Task goal:
A faithful copy of the data below is required, leaving out every picture.

Provided records:
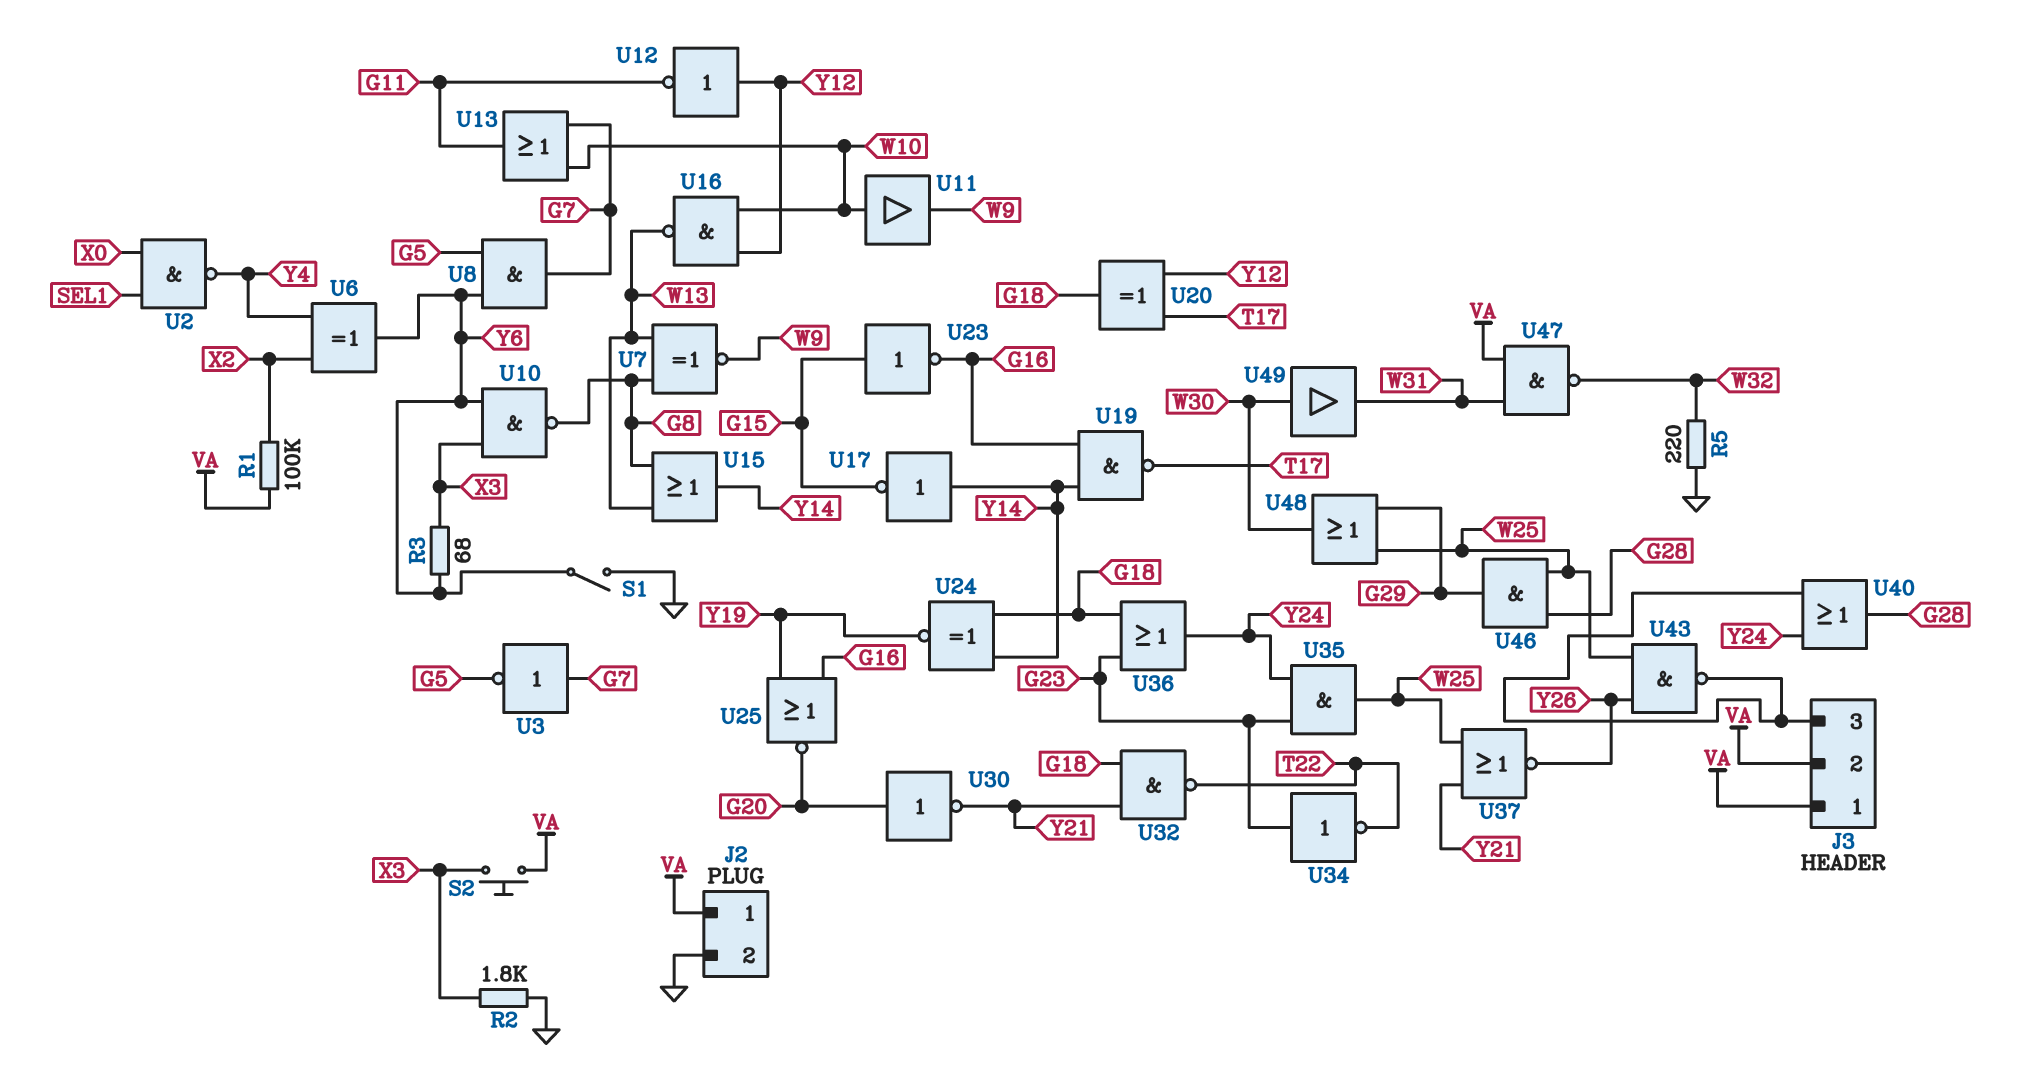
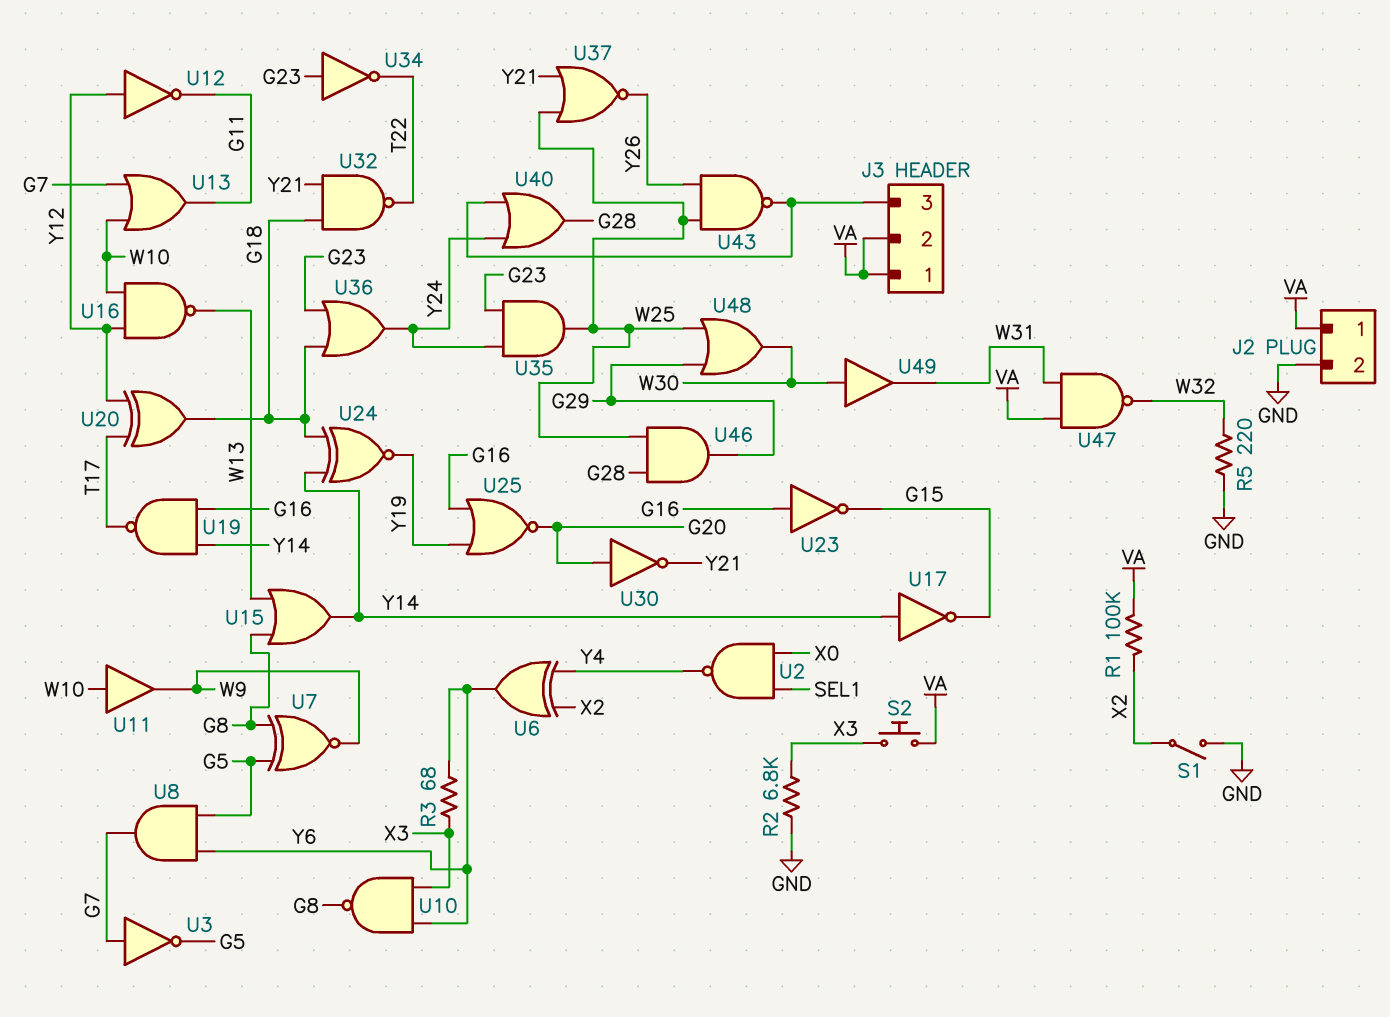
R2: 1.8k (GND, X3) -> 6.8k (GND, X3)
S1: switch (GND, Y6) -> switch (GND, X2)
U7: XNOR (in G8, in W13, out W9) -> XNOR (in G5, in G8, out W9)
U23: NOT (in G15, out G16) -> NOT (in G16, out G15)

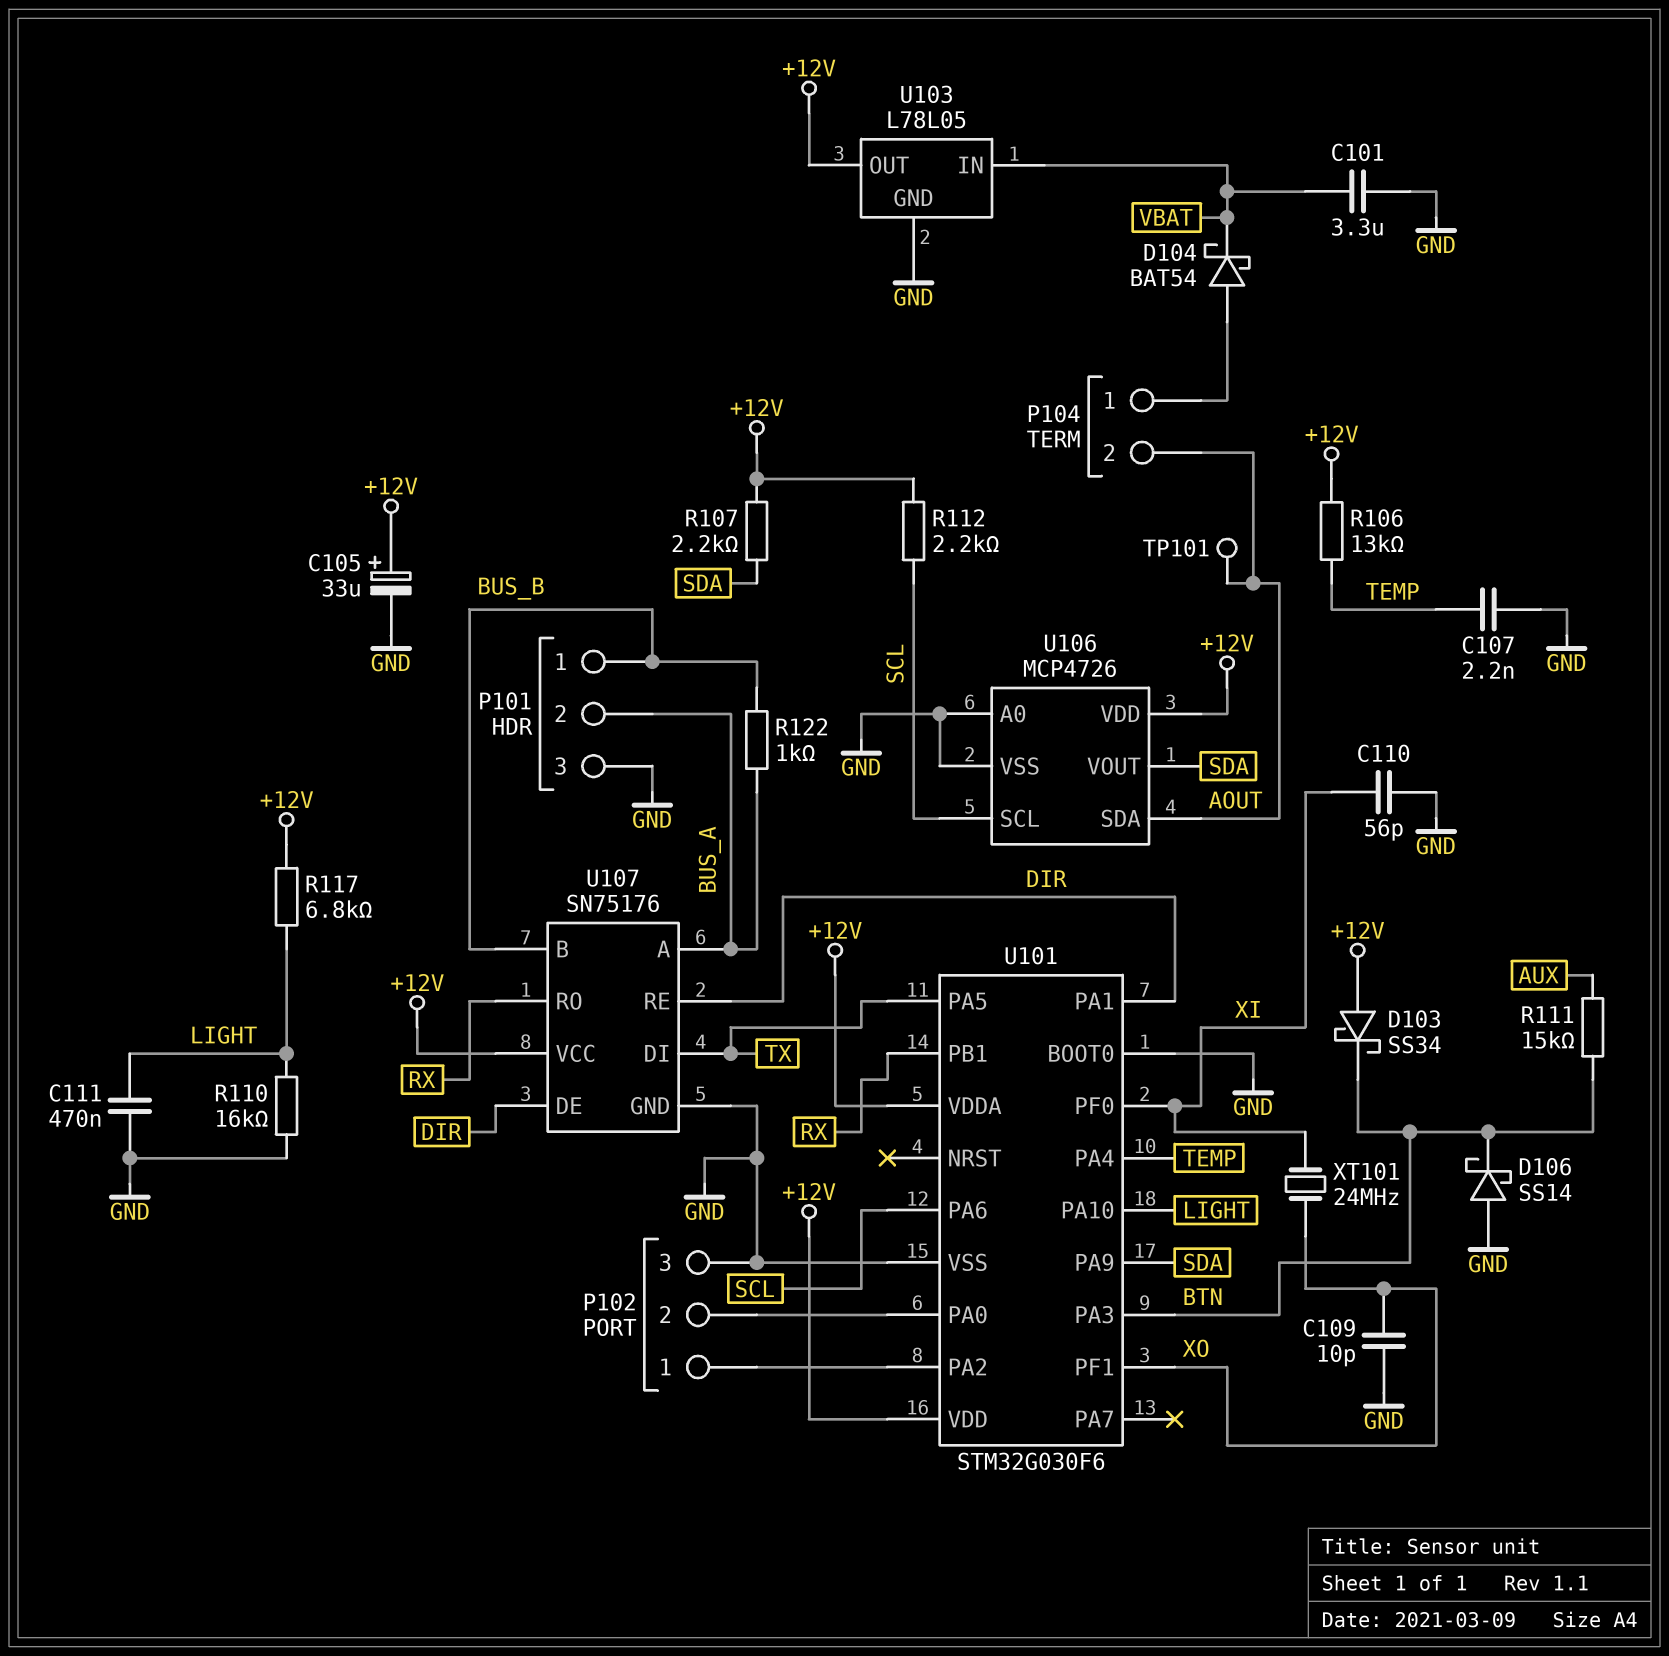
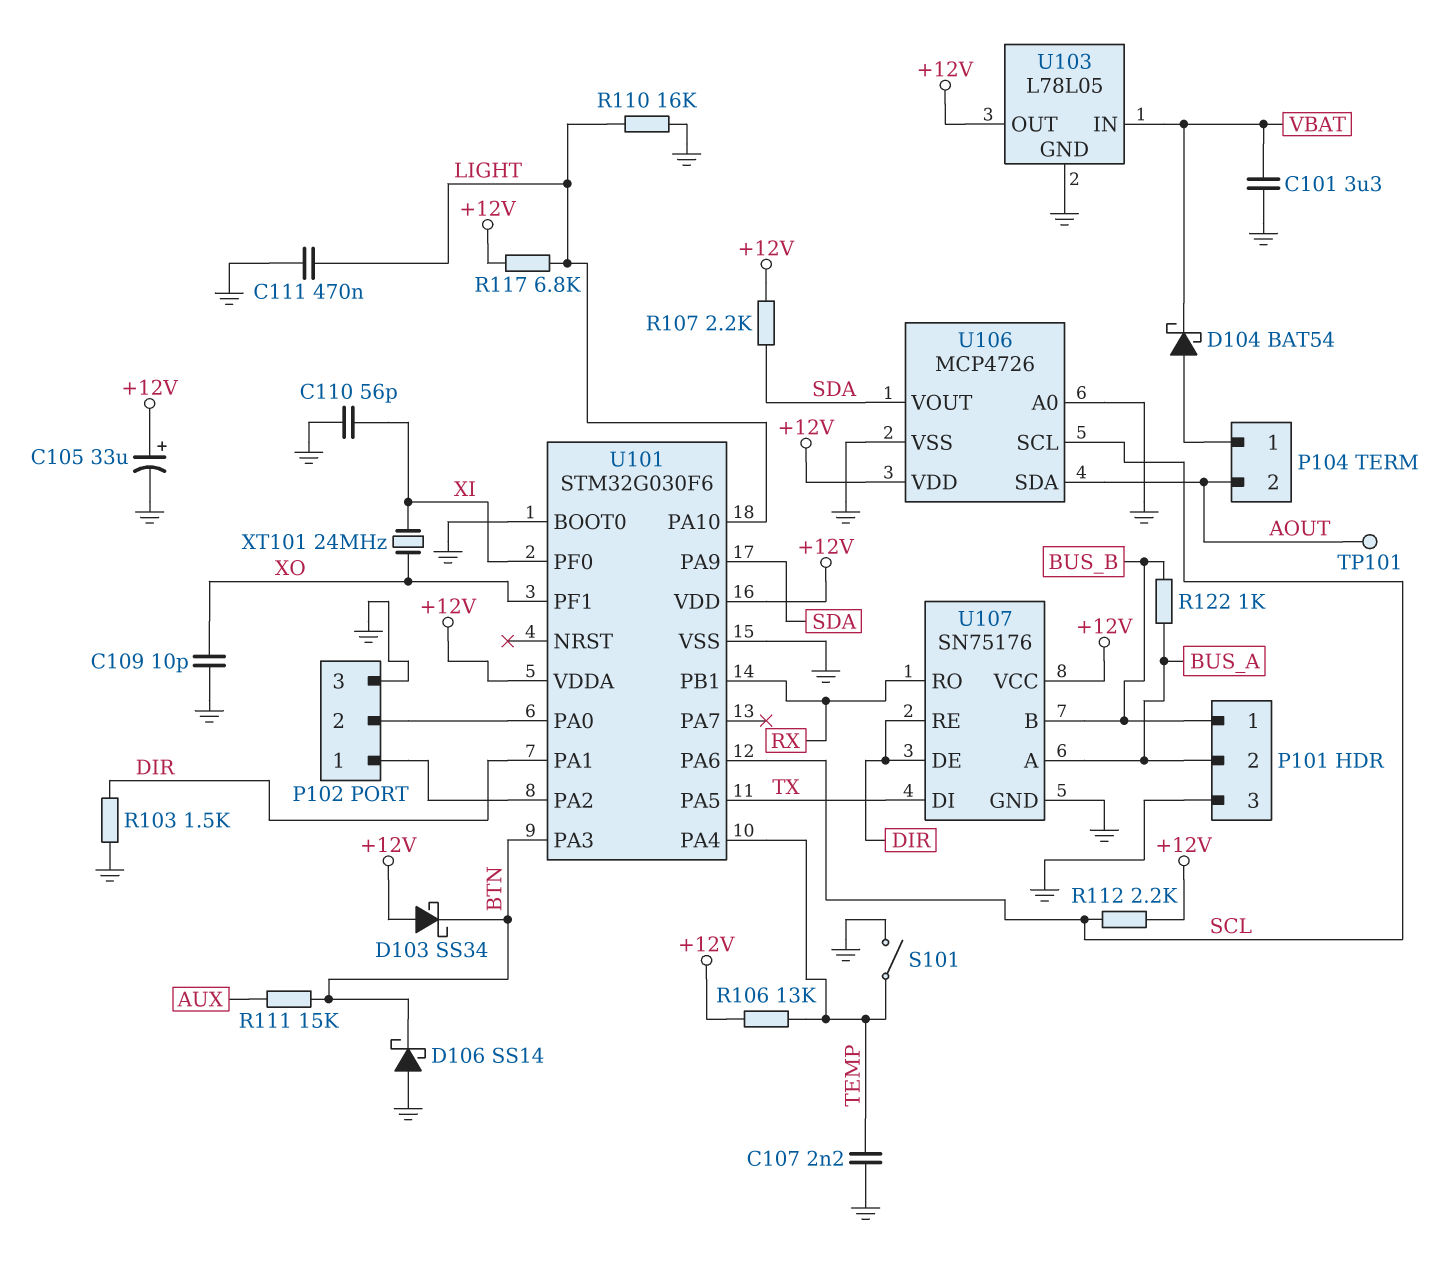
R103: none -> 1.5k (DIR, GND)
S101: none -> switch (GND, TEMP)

Result below:
R2: 1.8k (GND, X3) -> 6.8k (GND, X3)
S1: switch (GND, Y6) -> switch (GND, X2)
U7: XNOR (in G8, in W13, out W9) -> XNOR (in G5, in G8, out W9)
U23: NOT (in G15, out G16) -> NOT (in G16, out G15)

R103: none -> 1.5k (DIR, GND)
S101: none -> switch (GND, TEMP)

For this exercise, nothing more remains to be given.